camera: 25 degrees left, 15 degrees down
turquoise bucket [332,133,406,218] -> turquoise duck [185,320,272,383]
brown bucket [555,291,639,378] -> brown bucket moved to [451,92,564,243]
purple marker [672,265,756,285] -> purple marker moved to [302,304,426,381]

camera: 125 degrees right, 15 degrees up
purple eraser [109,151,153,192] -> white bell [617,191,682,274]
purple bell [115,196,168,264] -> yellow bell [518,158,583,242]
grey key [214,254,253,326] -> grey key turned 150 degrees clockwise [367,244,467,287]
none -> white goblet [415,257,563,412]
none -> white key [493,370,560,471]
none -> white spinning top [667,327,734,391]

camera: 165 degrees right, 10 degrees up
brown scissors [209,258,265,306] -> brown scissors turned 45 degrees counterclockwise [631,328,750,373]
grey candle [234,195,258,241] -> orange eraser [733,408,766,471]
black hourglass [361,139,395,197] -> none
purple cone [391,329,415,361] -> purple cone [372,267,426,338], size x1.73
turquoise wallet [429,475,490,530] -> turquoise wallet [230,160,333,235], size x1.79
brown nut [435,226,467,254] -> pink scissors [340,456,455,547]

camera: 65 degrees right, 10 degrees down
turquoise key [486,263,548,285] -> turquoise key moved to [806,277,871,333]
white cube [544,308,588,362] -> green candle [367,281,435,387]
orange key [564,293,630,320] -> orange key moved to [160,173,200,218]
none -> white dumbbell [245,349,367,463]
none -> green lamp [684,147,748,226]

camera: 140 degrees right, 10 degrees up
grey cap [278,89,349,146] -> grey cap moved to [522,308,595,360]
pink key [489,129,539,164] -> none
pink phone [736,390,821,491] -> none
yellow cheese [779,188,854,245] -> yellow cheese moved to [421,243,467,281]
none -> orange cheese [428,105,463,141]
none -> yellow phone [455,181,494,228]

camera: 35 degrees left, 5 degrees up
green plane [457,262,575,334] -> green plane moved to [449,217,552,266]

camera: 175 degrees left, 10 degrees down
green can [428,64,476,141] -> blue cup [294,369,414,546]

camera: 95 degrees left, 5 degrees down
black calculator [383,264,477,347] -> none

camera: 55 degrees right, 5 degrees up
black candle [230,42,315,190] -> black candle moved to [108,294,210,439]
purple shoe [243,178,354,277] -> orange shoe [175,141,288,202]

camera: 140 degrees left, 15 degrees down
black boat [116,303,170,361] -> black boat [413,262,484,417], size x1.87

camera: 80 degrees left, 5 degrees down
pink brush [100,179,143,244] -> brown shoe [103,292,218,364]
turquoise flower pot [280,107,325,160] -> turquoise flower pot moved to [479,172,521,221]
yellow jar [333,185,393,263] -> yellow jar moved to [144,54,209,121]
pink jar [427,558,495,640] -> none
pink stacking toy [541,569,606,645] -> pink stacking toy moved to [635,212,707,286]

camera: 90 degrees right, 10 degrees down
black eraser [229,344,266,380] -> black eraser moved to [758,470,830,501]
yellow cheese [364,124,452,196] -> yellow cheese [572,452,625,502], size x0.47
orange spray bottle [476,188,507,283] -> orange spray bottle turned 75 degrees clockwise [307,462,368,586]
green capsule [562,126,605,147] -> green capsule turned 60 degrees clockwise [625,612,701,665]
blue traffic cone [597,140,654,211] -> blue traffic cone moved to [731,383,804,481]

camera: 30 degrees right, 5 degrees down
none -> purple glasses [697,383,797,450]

**Activity:**
Only a number is wanted. Count the lines of the data that contain "blue".

**Result of this task:**
2